TASK DESCRIPTION → Data follows below. Repeat exactly the lines between the line holding "gray star: (137, 82) -> (99, 121), moved" and the line holding "brown arrow: (124, 122)", inclusive, and nothing more; drop pictures.

START INFORMATION GIVEN

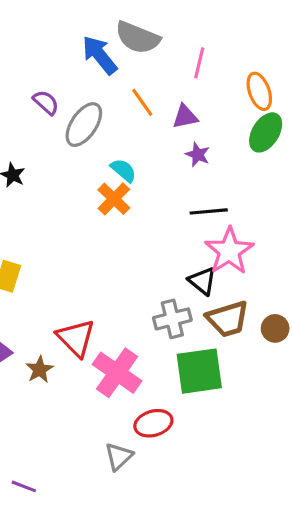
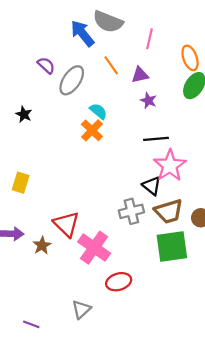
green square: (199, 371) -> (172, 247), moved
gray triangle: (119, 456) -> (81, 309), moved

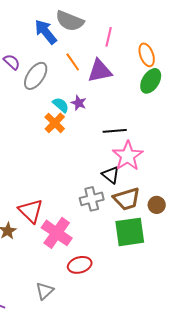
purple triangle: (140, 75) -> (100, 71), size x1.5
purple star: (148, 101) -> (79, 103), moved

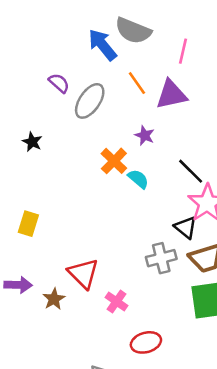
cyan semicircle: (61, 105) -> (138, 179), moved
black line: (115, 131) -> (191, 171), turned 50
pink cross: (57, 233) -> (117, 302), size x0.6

END INFORMATION GIVEN
START INFORMATION GIVEN

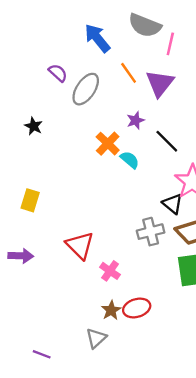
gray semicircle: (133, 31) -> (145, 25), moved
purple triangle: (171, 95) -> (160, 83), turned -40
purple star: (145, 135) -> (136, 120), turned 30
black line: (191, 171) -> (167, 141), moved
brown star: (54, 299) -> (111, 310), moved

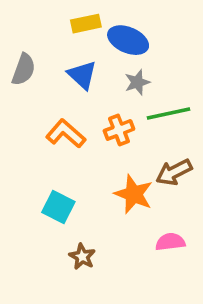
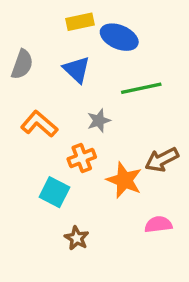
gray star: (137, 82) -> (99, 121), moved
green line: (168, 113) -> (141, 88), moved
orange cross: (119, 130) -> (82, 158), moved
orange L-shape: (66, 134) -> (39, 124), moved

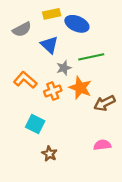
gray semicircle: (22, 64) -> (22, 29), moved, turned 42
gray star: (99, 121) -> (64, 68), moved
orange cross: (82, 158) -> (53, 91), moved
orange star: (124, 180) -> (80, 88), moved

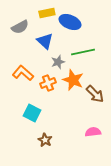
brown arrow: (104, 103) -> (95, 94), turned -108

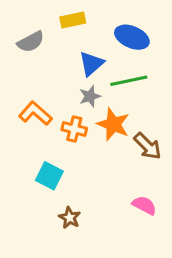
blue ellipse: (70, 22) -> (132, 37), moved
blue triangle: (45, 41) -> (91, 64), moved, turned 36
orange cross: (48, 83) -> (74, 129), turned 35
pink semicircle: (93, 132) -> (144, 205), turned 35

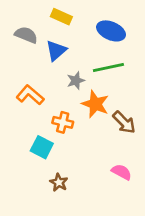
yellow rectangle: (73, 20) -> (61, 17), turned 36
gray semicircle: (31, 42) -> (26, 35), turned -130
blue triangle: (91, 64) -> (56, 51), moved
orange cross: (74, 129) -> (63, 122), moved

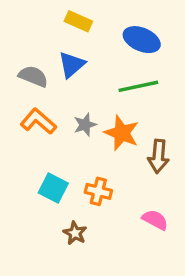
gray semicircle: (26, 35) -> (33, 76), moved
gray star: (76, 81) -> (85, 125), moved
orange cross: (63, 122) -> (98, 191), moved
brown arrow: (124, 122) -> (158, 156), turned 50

END INFORMATION GIVEN

THE COMPLETED TASK →
gray star: (137, 82) -> (99, 121), moved
green line: (168, 113) -> (141, 88), moved
orange cross: (119, 130) -> (82, 158), moved
orange L-shape: (66, 134) -> (39, 124), moved

gray semicircle: (22, 64) -> (22, 29), moved, turned 42
gray star: (99, 121) -> (64, 68), moved
orange cross: (82, 158) -> (53, 91), moved
orange star: (124, 180) -> (80, 88), moved

brown arrow: (104, 103) -> (95, 94), turned -108

blue ellipse: (70, 22) -> (132, 37), moved
blue triangle: (45, 41) -> (91, 64), moved, turned 36
orange cross: (48, 83) -> (74, 129), turned 35
pink semicircle: (93, 132) -> (144, 205), turned 35

yellow rectangle: (73, 20) -> (61, 17), turned 36
gray semicircle: (31, 42) -> (26, 35), turned -130
blue triangle: (91, 64) -> (56, 51), moved
orange cross: (74, 129) -> (63, 122), moved

gray semicircle: (26, 35) -> (33, 76), moved
gray star: (76, 81) -> (85, 125), moved
orange cross: (63, 122) -> (98, 191), moved
brown arrow: (124, 122) -> (158, 156), turned 50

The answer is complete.